WHAT THE TASK ASKS: Produce a perfect copy of the listing, matching each line.

MATERIAL PROVIDED:
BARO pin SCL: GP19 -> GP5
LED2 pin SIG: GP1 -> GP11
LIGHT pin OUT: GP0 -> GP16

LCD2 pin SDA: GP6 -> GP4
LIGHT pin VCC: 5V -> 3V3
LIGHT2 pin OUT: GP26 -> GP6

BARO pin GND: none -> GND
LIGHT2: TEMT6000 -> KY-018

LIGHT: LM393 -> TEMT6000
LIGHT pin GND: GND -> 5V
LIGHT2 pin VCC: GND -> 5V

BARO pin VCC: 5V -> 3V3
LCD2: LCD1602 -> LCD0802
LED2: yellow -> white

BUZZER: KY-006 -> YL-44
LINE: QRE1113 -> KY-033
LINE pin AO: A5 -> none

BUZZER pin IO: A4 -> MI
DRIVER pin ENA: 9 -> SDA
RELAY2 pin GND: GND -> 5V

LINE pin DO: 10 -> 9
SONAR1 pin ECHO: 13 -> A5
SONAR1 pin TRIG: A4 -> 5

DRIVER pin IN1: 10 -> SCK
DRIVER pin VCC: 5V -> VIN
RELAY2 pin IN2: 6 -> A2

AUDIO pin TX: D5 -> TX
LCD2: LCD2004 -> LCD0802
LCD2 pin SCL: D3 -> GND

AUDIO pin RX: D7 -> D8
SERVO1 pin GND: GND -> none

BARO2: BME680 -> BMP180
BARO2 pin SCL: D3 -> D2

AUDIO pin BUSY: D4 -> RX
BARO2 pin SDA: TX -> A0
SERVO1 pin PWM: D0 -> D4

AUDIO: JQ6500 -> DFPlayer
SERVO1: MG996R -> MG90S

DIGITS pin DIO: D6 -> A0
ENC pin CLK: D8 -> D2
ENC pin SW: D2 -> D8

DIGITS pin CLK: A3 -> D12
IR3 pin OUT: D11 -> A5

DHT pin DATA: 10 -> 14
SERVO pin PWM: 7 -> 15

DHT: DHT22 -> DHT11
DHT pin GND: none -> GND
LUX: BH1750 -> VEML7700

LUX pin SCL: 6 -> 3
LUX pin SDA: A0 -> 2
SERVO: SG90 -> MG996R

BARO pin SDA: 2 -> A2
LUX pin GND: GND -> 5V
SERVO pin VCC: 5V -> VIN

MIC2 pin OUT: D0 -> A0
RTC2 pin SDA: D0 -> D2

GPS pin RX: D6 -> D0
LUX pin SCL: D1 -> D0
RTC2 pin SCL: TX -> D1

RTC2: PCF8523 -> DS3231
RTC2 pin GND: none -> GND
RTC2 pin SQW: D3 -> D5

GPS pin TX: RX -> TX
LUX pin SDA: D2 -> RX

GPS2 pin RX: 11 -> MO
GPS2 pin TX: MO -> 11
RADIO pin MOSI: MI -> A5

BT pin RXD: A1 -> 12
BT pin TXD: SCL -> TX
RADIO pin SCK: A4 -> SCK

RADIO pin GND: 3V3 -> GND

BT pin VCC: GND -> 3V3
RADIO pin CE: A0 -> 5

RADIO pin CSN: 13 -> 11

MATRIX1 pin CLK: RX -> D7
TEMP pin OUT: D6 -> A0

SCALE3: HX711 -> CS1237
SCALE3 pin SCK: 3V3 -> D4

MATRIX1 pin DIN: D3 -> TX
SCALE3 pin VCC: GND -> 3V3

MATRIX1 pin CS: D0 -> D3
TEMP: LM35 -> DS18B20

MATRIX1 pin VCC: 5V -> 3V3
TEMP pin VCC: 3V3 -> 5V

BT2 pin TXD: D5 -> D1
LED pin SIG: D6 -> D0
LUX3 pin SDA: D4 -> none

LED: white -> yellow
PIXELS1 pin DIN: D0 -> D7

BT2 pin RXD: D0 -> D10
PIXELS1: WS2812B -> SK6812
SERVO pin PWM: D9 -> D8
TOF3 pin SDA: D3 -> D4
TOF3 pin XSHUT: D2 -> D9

SOLUTION:
BARO pin SCL: GP19 -> GP5
LED2 pin SIG: GP1 -> GP11
LIGHT pin OUT: GP0 -> GP16

LCD2 pin SDA: GP6 -> GP4
LIGHT pin VCC: 5V -> 3V3
LIGHT2 pin OUT: GP26 -> GP6

BARO pin GND: none -> GND
LIGHT2: TEMT6000 -> KY-018

LIGHT: LM393 -> TEMT6000
LIGHT pin GND: GND -> 5V
LIGHT2 pin VCC: GND -> 5V

BARO pin VCC: 5V -> 3V3
LCD2: LCD1602 -> LCD0802
LED2: yellow -> white

BUZZER: KY-006 -> YL-44
LINE: QRE1113 -> KY-033
LINE pin AO: A5 -> none

BUZZER pin IO: A4 -> MI
DRIVER pin ENA: 9 -> SDA
RELAY2 pin GND: GND -> 5V

LINE pin DO: 10 -> 9
SONAR1 pin ECHO: 13 -> A5
SONAR1 pin TRIG: A4 -> 5

DRIVER pin IN1: 10 -> SCK
DRIVER pin VCC: 5V -> VIN
RELAY2 pin IN2: 6 -> A2

AUDIO pin TX: D5 -> TX
LCD2: LCD2004 -> LCD0802
LCD2 pin SCL: D3 -> GND

AUDIO pin RX: D7 -> D8
SERVO1 pin GND: GND -> none

BARO2: BME680 -> BMP180
BARO2 pin SCL: D3 -> D2

AUDIO pin BUSY: D4 -> RX
BARO2 pin SDA: TX -> A0
SERVO1 pin PWM: D0 -> D4

AUDIO: JQ6500 -> DFPlayer
SERVO1: MG996R -> MG90S

DIGITS pin DIO: D6 -> A0
ENC pin CLK: D8 -> D2
ENC pin SW: D2 -> D8

DIGITS pin CLK: A3 -> D12
IR3 pin OUT: D11 -> A5

DHT pin DATA: 10 -> 14
SERVO pin PWM: 7 -> 15

DHT: DHT22 -> DHT11
DHT pin GND: none -> GND
LUX: BH1750 -> VEML7700

LUX pin SCL: 6 -> 3
LUX pin SDA: A0 -> 2
SERVO: SG90 -> MG996R

BARO pin SDA: 2 -> A2
LUX pin GND: GND -> 5V
SERVO pin VCC: 5V -> VIN

MIC2 pin OUT: D0 -> A0
RTC2 pin SDA: D0 -> D2

GPS pin RX: D6 -> D0
LUX pin SCL: D1 -> D0
RTC2 pin SCL: TX -> D1

RTC2: PCF8523 -> DS3231
RTC2 pin GND: none -> GND
RTC2 pin SQW: D3 -> D5

GPS pin TX: RX -> TX
LUX pin SDA: D2 -> RX

GPS2 pin RX: 11 -> MO
GPS2 pin TX: MO -> 11
RADIO pin MOSI: MI -> A5

BT pin RXD: A1 -> 12
BT pin TXD: SCL -> TX
RADIO pin SCK: A4 -> SCK

RADIO pin GND: 3V3 -> GND

BT pin VCC: GND -> 3V3
RADIO pin CE: A0 -> 5

RADIO pin CSN: 13 -> 11

MATRIX1 pin CLK: RX -> D7
TEMP pin OUT: D6 -> A0

SCALE3: HX711 -> CS1237
SCALE3 pin SCK: 3V3 -> D4

MATRIX1 pin DIN: D3 -> TX
SCALE3 pin VCC: GND -> 3V3

MATRIX1 pin CS: D0 -> D3
TEMP: LM35 -> DS18B20

MATRIX1 pin VCC: 5V -> 3V3
TEMP pin VCC: 3V3 -> 5V

BT2 pin TXD: D5 -> D1
LED pin SIG: D6 -> D0
LUX3 pin SDA: D4 -> none

LED: white -> yellow
PIXELS1 pin DIN: D0 -> D7

BT2 pin RXD: D0 -> D10
PIXELS1: WS2812B -> SK6812
SERVO pin PWM: D9 -> D8
TOF3 pin SDA: D3 -> D4
TOF3 pin XSHUT: D2 -> D9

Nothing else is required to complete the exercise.